> _What you have to do_
Every line of the material is to be given again exactly.

> _Source records_

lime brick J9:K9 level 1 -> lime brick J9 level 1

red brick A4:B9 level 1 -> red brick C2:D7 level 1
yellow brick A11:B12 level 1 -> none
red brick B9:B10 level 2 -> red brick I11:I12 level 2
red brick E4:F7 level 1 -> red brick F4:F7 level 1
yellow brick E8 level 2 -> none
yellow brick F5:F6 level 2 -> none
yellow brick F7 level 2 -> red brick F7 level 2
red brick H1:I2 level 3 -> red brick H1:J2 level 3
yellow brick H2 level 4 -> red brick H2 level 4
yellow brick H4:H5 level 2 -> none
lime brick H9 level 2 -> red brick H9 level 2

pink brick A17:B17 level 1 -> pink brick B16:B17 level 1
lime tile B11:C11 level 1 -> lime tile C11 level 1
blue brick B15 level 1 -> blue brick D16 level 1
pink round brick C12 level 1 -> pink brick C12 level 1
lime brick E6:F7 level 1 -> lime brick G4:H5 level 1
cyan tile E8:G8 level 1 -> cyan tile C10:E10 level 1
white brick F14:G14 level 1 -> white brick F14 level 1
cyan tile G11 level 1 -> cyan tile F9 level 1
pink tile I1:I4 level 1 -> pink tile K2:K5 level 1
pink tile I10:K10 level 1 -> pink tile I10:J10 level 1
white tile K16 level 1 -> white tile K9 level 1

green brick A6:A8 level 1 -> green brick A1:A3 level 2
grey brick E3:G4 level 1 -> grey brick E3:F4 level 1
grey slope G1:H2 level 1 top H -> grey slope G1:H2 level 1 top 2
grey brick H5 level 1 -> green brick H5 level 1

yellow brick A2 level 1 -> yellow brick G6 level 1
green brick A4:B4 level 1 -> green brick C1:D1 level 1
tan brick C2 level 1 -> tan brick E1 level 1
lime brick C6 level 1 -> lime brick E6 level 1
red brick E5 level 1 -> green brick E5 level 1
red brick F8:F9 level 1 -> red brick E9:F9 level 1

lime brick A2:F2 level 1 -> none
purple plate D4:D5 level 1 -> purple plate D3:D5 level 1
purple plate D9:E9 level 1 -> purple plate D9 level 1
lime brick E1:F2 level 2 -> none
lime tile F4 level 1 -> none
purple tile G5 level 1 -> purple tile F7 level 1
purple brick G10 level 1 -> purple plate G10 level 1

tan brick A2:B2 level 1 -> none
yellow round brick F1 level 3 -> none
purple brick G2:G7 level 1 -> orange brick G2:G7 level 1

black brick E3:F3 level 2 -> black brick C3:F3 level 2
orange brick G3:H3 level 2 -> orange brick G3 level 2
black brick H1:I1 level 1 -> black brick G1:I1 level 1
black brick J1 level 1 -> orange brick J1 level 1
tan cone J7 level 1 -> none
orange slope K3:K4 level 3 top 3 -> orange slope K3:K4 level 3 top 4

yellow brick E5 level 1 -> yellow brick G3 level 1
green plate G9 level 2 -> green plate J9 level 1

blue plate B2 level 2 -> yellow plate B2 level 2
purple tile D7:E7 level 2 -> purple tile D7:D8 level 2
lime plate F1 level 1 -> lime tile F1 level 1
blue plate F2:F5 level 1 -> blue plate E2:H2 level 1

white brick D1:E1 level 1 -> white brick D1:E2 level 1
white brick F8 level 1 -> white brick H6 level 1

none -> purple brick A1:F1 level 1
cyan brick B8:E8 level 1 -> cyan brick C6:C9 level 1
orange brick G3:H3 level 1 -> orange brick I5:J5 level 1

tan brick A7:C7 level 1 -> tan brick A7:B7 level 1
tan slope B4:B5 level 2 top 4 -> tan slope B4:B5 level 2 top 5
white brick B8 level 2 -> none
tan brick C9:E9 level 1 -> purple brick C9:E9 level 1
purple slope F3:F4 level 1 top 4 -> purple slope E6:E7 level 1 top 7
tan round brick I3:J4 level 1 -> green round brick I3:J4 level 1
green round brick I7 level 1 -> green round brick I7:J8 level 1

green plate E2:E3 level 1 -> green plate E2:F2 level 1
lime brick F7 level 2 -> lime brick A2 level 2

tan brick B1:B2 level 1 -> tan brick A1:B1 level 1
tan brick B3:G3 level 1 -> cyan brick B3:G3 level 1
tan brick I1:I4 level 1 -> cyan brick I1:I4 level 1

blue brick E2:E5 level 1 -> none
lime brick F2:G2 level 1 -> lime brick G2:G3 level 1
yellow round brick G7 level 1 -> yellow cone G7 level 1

> _Response_
lime brick J9:K9 level 1 -> lime brick J9 level 1

red brick A4:B9 level 1 -> red brick C2:D7 level 1
yellow brick A11:B12 level 1 -> none
red brick B9:B10 level 2 -> red brick I11:I12 level 2
red brick E4:F7 level 1 -> red brick F4:F7 level 1
yellow brick E8 level 2 -> none
yellow brick F5:F6 level 2 -> none
yellow brick F7 level 2 -> red brick F7 level 2
red brick H1:I2 level 3 -> red brick H1:J2 level 3
yellow brick H2 level 4 -> red brick H2 level 4
yellow brick H4:H5 level 2 -> none
lime brick H9 level 2 -> red brick H9 level 2

pink brick A17:B17 level 1 -> pink brick B16:B17 level 1
lime tile B11:C11 level 1 -> lime tile C11 level 1
blue brick B15 level 1 -> blue brick D16 level 1
pink round brick C12 level 1 -> pink brick C12 level 1
lime brick E6:F7 level 1 -> lime brick G4:H5 level 1
cyan tile E8:G8 level 1 -> cyan tile C10:E10 level 1
white brick F14:G14 level 1 -> white brick F14 level 1
cyan tile G11 level 1 -> cyan tile F9 level 1
pink tile I1:I4 level 1 -> pink tile K2:K5 level 1
pink tile I10:K10 level 1 -> pink tile I10:J10 level 1
white tile K16 level 1 -> white tile K9 level 1

green brick A6:A8 level 1 -> green brick A1:A3 level 2
grey brick E3:G4 level 1 -> grey brick E3:F4 level 1
grey slope G1:H2 level 1 top H -> grey slope G1:H2 level 1 top 2
grey brick H5 level 1 -> green brick H5 level 1

yellow brick A2 level 1 -> yellow brick G6 level 1
green brick A4:B4 level 1 -> green brick C1:D1 level 1
tan brick C2 level 1 -> tan brick E1 level 1
lime brick C6 level 1 -> lime brick E6 level 1
red brick E5 level 1 -> green brick E5 level 1
red brick F8:F9 level 1 -> red brick E9:F9 level 1

lime brick A2:F2 level 1 -> none
purple plate D4:D5 level 1 -> purple plate D3:D5 level 1
purple plate D9:E9 level 1 -> purple plate D9 level 1
lime brick E1:F2 level 2 -> none
lime tile F4 level 1 -> none
purple tile G5 level 1 -> purple tile F7 level 1
purple brick G10 level 1 -> purple plate G10 level 1

tan brick A2:B2 level 1 -> none
yellow round brick F1 level 3 -> none
purple brick G2:G7 level 1 -> orange brick G2:G7 level 1

black brick E3:F3 level 2 -> black brick C3:F3 level 2
orange brick G3:H3 level 2 -> orange brick G3 level 2
black brick H1:I1 level 1 -> black brick G1:I1 level 1
black brick J1 level 1 -> orange brick J1 level 1
tan cone J7 level 1 -> none
orange slope K3:K4 level 3 top 3 -> orange slope K3:K4 level 3 top 4

yellow brick E5 level 1 -> yellow brick G3 level 1
green plate G9 level 2 -> green plate J9 level 1

blue plate B2 level 2 -> yellow plate B2 level 2
purple tile D7:E7 level 2 -> purple tile D7:D8 level 2
lime plate F1 level 1 -> lime tile F1 level 1
blue plate F2:F5 level 1 -> blue plate E2:H2 level 1

white brick D1:E1 level 1 -> white brick D1:E2 level 1
white brick F8 level 1 -> white brick H6 level 1

none -> purple brick A1:F1 level 1
cyan brick B8:E8 level 1 -> cyan brick C6:C9 level 1
orange brick G3:H3 level 1 -> orange brick I5:J5 level 1

tan brick A7:C7 level 1 -> tan brick A7:B7 level 1
tan slope B4:B5 level 2 top 4 -> tan slope B4:B5 level 2 top 5
white brick B8 level 2 -> none
tan brick C9:E9 level 1 -> purple brick C9:E9 level 1
purple slope F3:F4 level 1 top 4 -> purple slope E6:E7 level 1 top 7
tan round brick I3:J4 level 1 -> green round brick I3:J4 level 1
green round brick I7 level 1 -> green round brick I7:J8 level 1

green plate E2:E3 level 1 -> green plate E2:F2 level 1
lime brick F7 level 2 -> lime brick A2 level 2

tan brick B1:B2 level 1 -> tan brick A1:B1 level 1
tan brick B3:G3 level 1 -> cyan brick B3:G3 level 1
tan brick I1:I4 level 1 -> cyan brick I1:I4 level 1

blue brick E2:E5 level 1 -> none
lime brick F2:G2 level 1 -> lime brick G2:G3 level 1
yellow round brick G7 level 1 -> yellow cone G7 level 1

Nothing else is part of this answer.